* [What is needed] Pictures stay out; everything else in the records below is copied exactly.

* [Material provided]
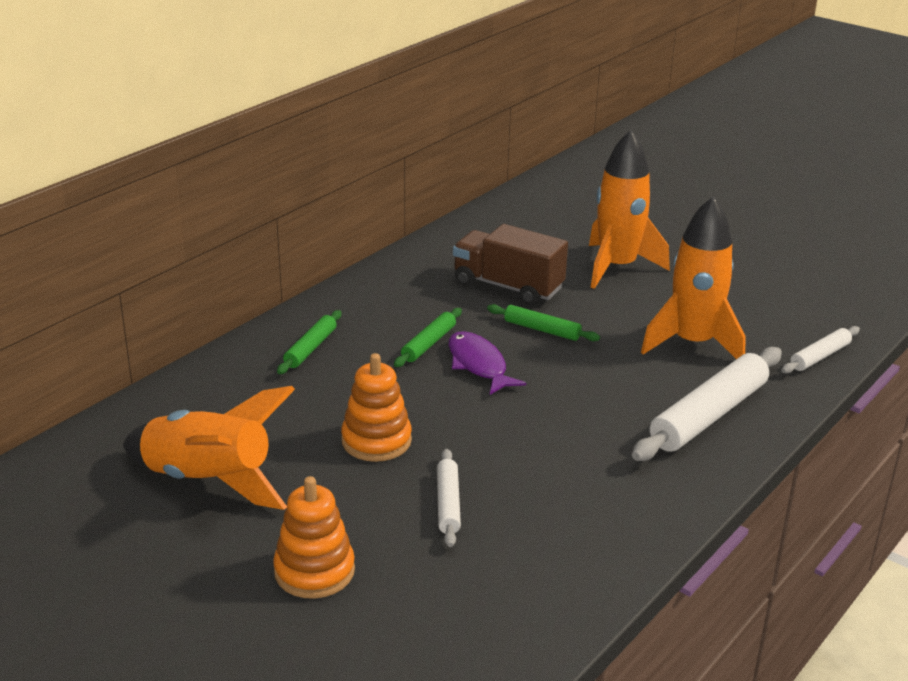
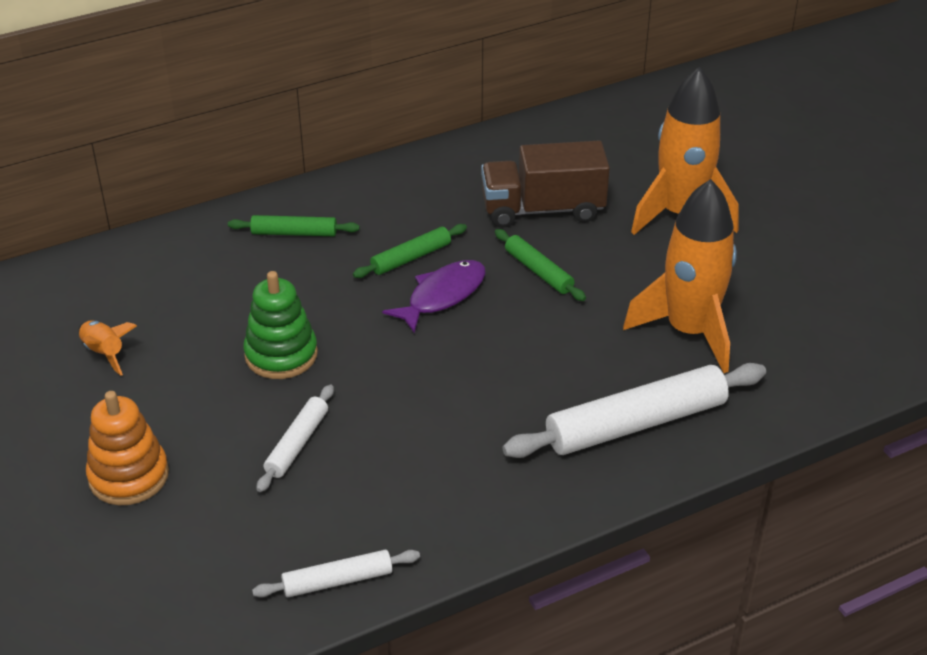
camera: 25 degrees right, 10 degrees up
orange rocket [123,386,295,510] -> orange rocket [78,320,137,376], size x0.45
green rolling pin [277,310,341,374] -> green rolling pin turned 45 degrees clockwise [228,215,360,236]
orange stacking toy [341,353,412,462] -> green stacking toy [243,271,318,379]
purple fish [449,331,526,395] -> purple fish turned 45 degrees clockwise [382,260,486,333]
brown truck [453,224,568,306] -> brown truck turned 60 degrees counterclockwise [481,141,610,228]
white rolling pin [782,326,860,374] -> white rolling pin moved to [252,550,420,598]

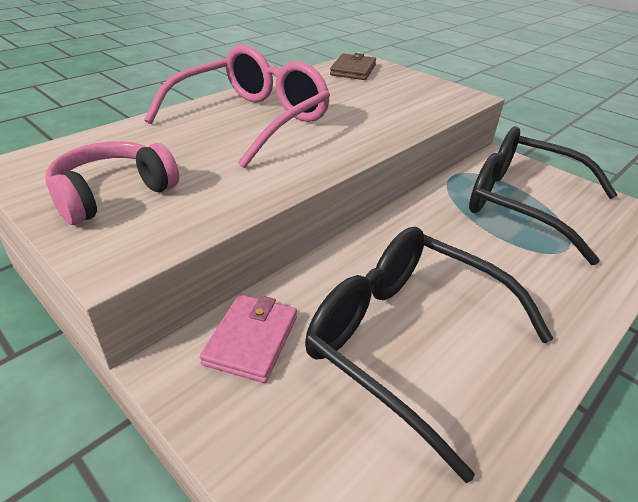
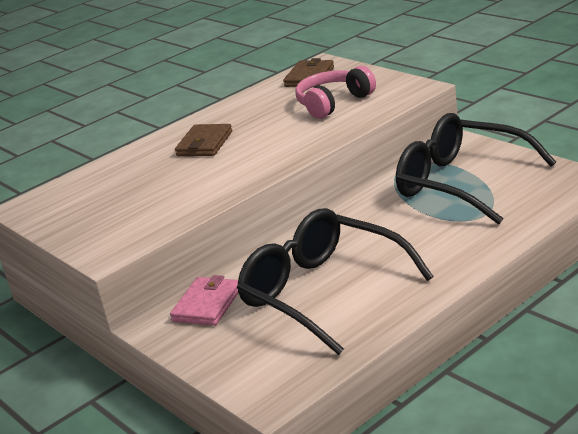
camera: 10 degrees right, 10 degrees down
pink headphones [45,141,179,225] -> pink headphones moved to [295,66,376,119]
pink glasses [144,45,330,169] -> brown wallet [175,124,232,156]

* [Response area]
camera: 25 degrees right, 10 degrees up
orange rocket [123,386,295,510] -> orange rocket [78,320,137,376], size x0.45
green rolling pin [277,310,341,374] -> green rolling pin turned 45 degrees clockwise [228,215,360,236]
orange stacking toy [341,353,412,462] -> green stacking toy [243,271,318,379]
purple fish [449,331,526,395] -> purple fish turned 45 degrees clockwise [382,260,486,333]
brown truck [453,224,568,306] -> brown truck turned 60 degrees counterclockwise [481,141,610,228]
white rolling pin [782,326,860,374] -> white rolling pin moved to [252,550,420,598]

camera: 10 degrees right, 10 degrees down
pink headphones [45,141,179,225] -> pink headphones moved to [295,66,376,119]
pink glasses [144,45,330,169] -> brown wallet [175,124,232,156]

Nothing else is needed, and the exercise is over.